__Data provided__:
━━━━━━━━━━━━━━━━━━━━━━━━━━━━━━

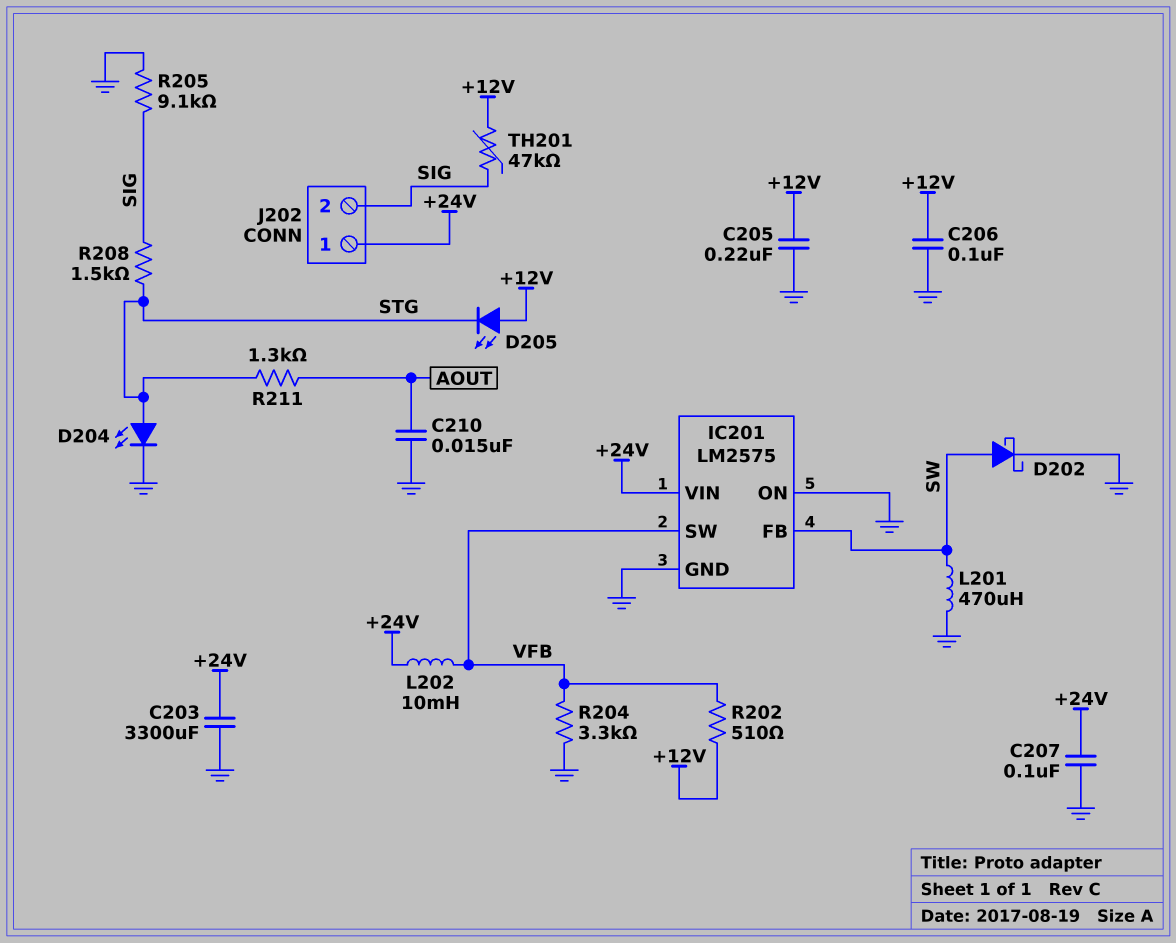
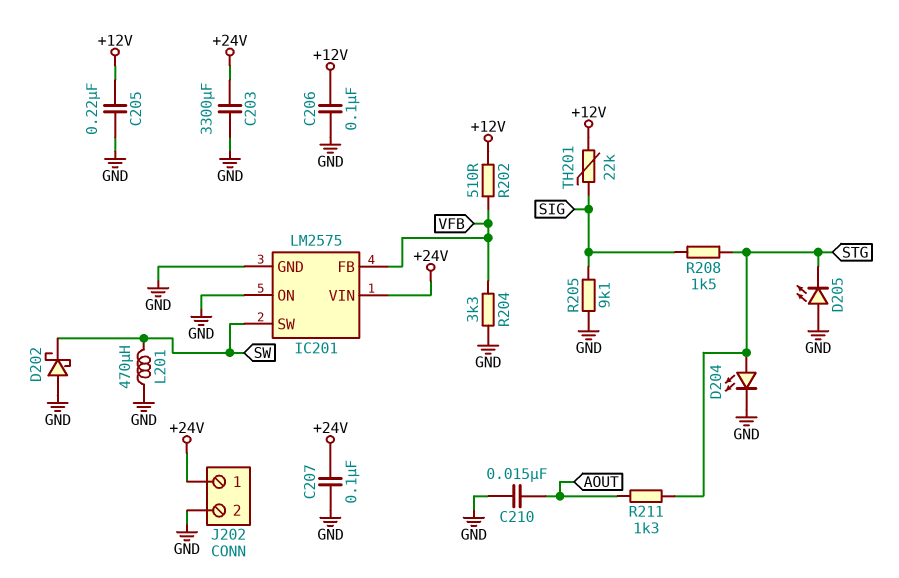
D202: schottky (A SW, K GND) -> schottky (A GND, K SW)
D205: LED (A +12V, K STG) -> LED (A GND, K STG)
IC201 pin FB: SW -> VFB
IC201 pin SW: VFB -> SW
J202 pin 2: SIG -> GND
L202: 10mH (+24V, VFB) -> none
TH201: 47k (+12V, SIG) -> 22k (+12V, SIG)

━━━━━━━━━━━━━━━━━━━━━━━━━━━━━━

__What the task asks__: Copy all records exactly, no images.

__Solution to this exercise__:
D202: schottky (A SW, K GND) -> schottky (A GND, K SW)
D205: LED (A +12V, K STG) -> LED (A GND, K STG)
IC201 pin FB: SW -> VFB
IC201 pin SW: VFB -> SW
J202 pin 2: SIG -> GND
L202: 10mH (+24V, VFB) -> none
TH201: 47k (+12V, SIG) -> 22k (+12V, SIG)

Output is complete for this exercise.